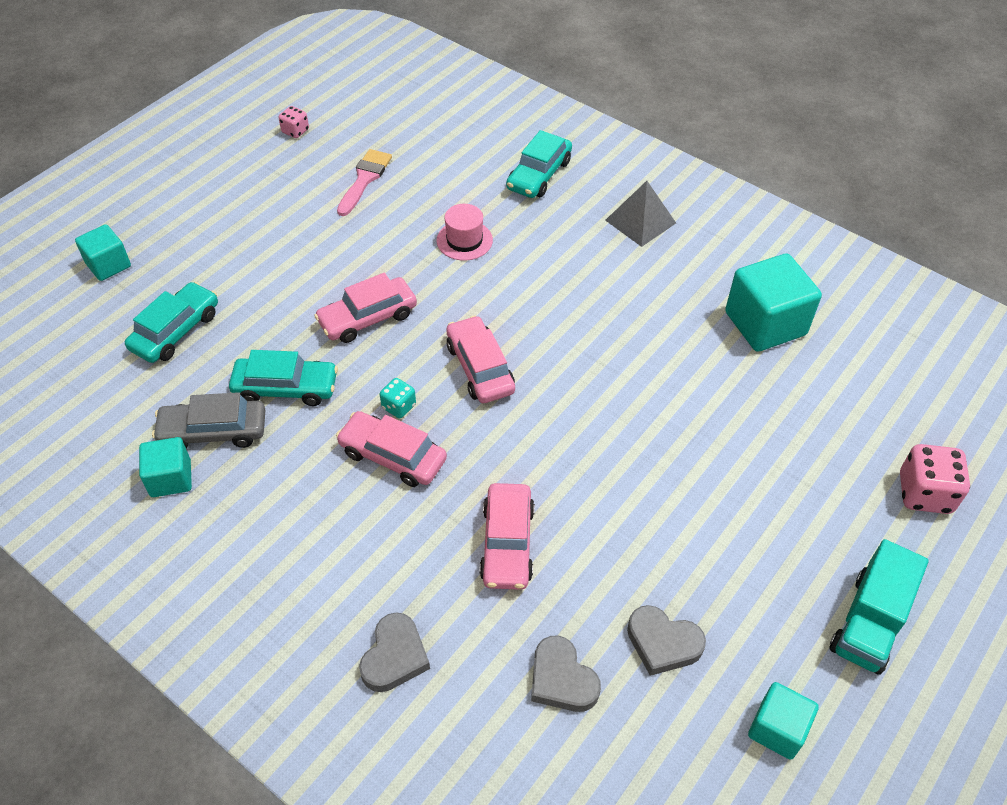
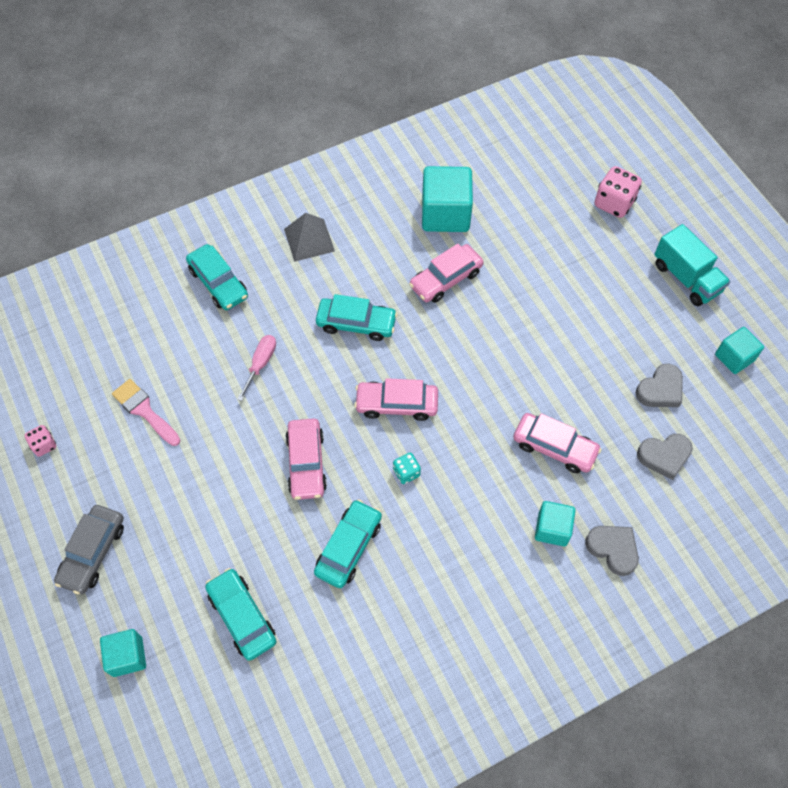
camera: 65 degrees left, 10 degrees up
(171, 478) = (399, 660): turquoise cube -> turquoise cube (552, 529)
(213, 431) = (367, 615): grey car -> grey car (93, 552)
(392, 456) = (450, 493): pink car -> pink car (446, 279)
(464, 240) = (261, 364): pink hat -> pink screwdriver
(561, 297) = (356, 323): none -> turquoise car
= = =
Nothing but the lines from the one containing "(464, 240) = (261, 364): pink" through the final line of the listing above belongs in the answer; set them down exactly.

# ANSWER SPACE:
(464, 240) = (261, 364): pink hat -> pink screwdriver
(561, 297) = (356, 323): none -> turquoise car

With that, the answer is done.